Records supplied section start

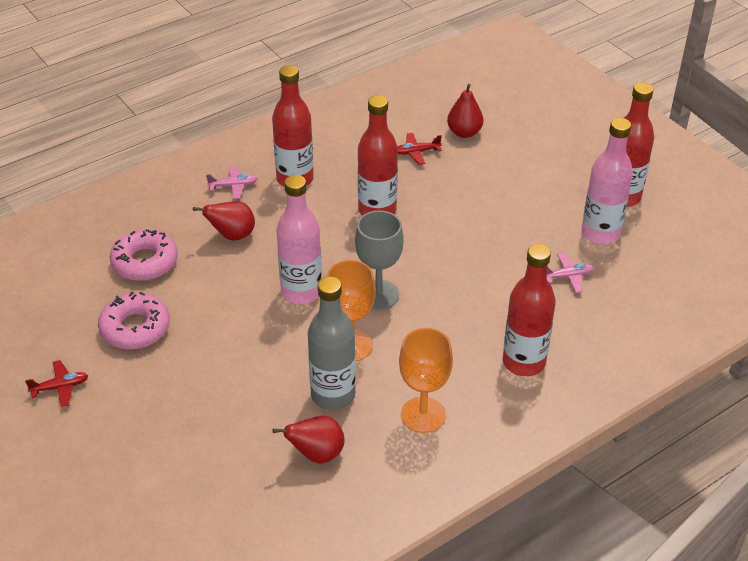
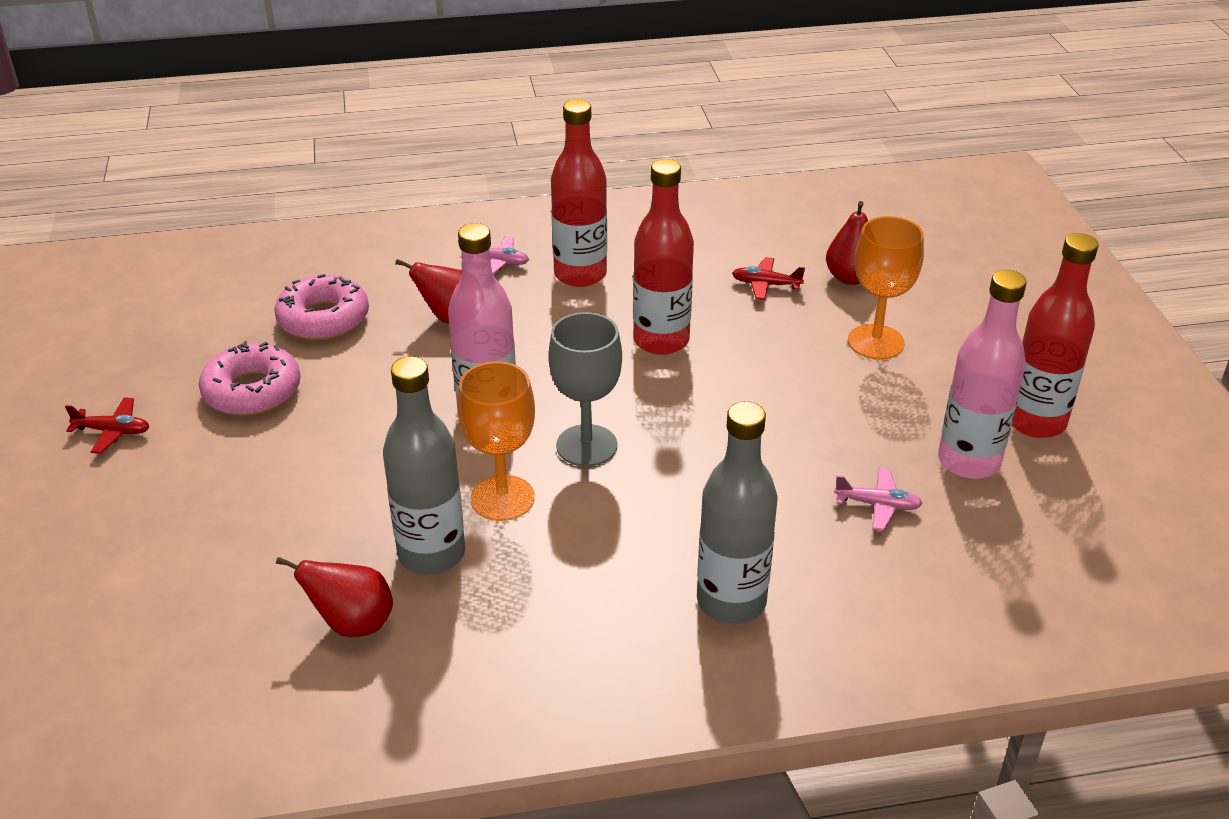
camera: 25 degrees right, 5 degrees down
orange goblet [399,328,453,433] -> orange goblet moved to [848,216,924,360]
red bottle [503,244,556,376] -> grey bottle [697,401,778,624]

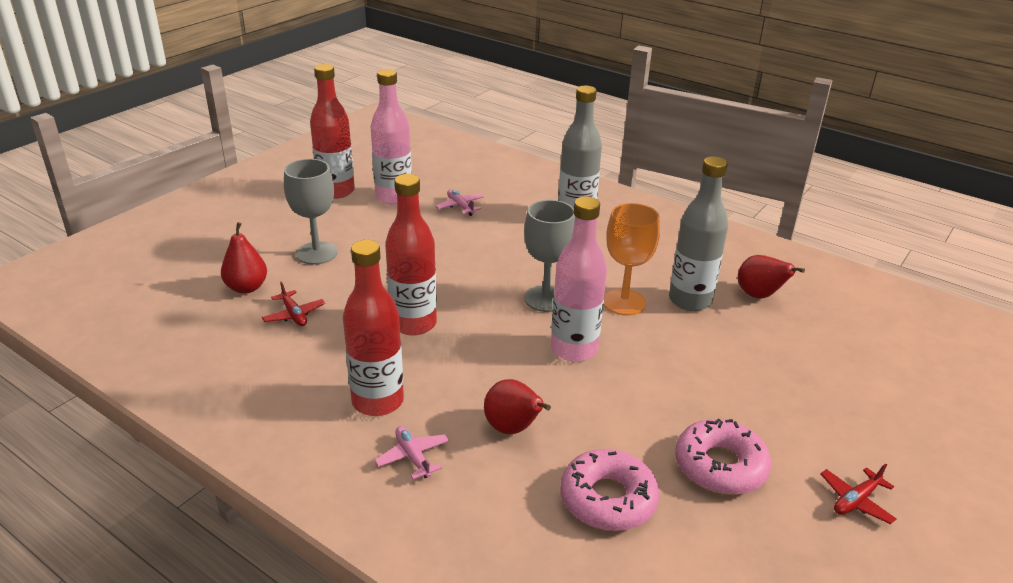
camera: 135 degrees left, 5 degrees down
red plane [65,397,150,454] -> red plane turned 90 degrees counterclockwise [820,463,896,524]
orange goblet [848,216,924,360] -> grey goblet [284,159,338,265]

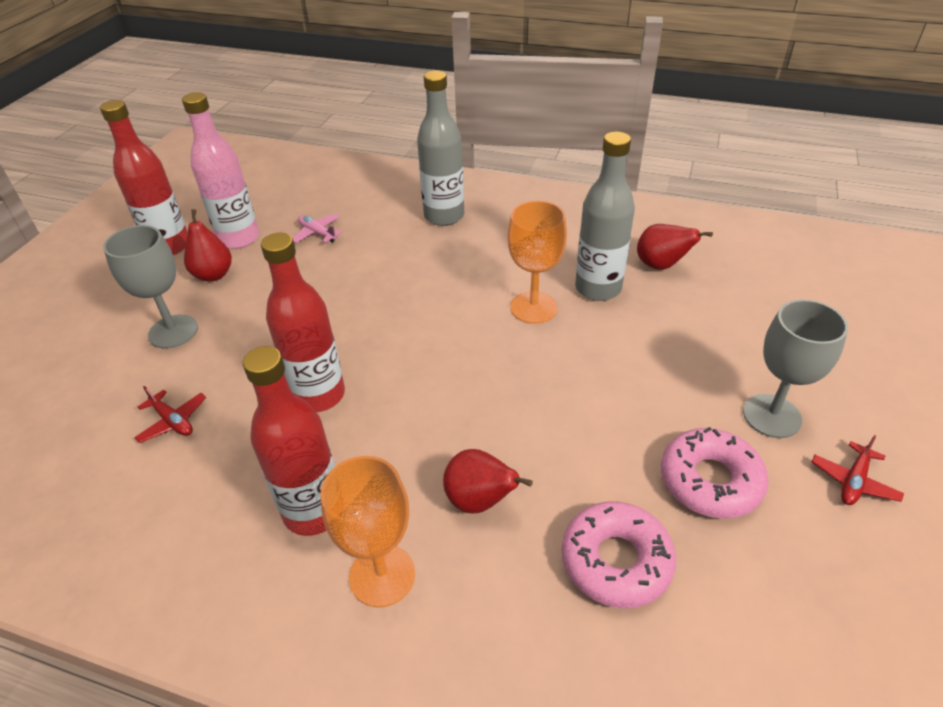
camera: 15 degrees left, 10 degrees up
red pear [221,222,267,294] -> red pear moved to [184,209,232,282]
pink plane [374,426,449,479] -> orange goblet [321,456,415,607]
grey goblet [524,200,575,312] -> grey goblet moved to [743,299,848,438]
pink bottle [551,196,607,362] -> none

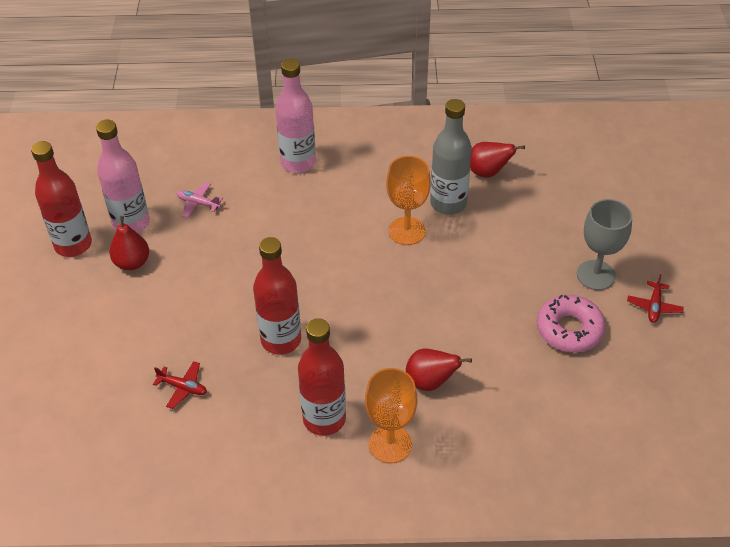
camera: 20 degrees left, 5 degrees up
grey goblet [103,225,198,348] -> none
grey bottle [417,71,464,226] -> pink bottle [275,59,316,173]
pink donut [562,501,676,608] -> none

Records supplied section end

# What you are asked to do
Only text belongs in the copy: repeat each line of the data exactly and leave out the pictures.

# Task result
camera: 25 degrees right, 5 degrees down
orange goblet [399,328,453,433] -> orange goblet moved to [848,216,924,360]
red bottle [503,244,556,376] -> grey bottle [697,401,778,624]

camera: 135 degrees left, 5 degrees down
red plane [65,397,150,454] -> red plane turned 90 degrees counterclockwise [820,463,896,524]
orange goblet [848,216,924,360] -> grey goblet [284,159,338,265]

camera: 15 degrees left, 10 degrees up
red pear [221,222,267,294] -> red pear moved to [184,209,232,282]
pink plane [374,426,449,479] -> orange goblet [321,456,415,607]
grey goblet [524,200,575,312] -> grey goblet moved to [743,299,848,438]
pink bottle [551,196,607,362] -> none

camera: 20 degrees left, 5 degrees up
grey goblet [103,225,198,348] -> none
grey bottle [417,71,464,226] -> pink bottle [275,59,316,173]
pink donut [562,501,676,608] -> none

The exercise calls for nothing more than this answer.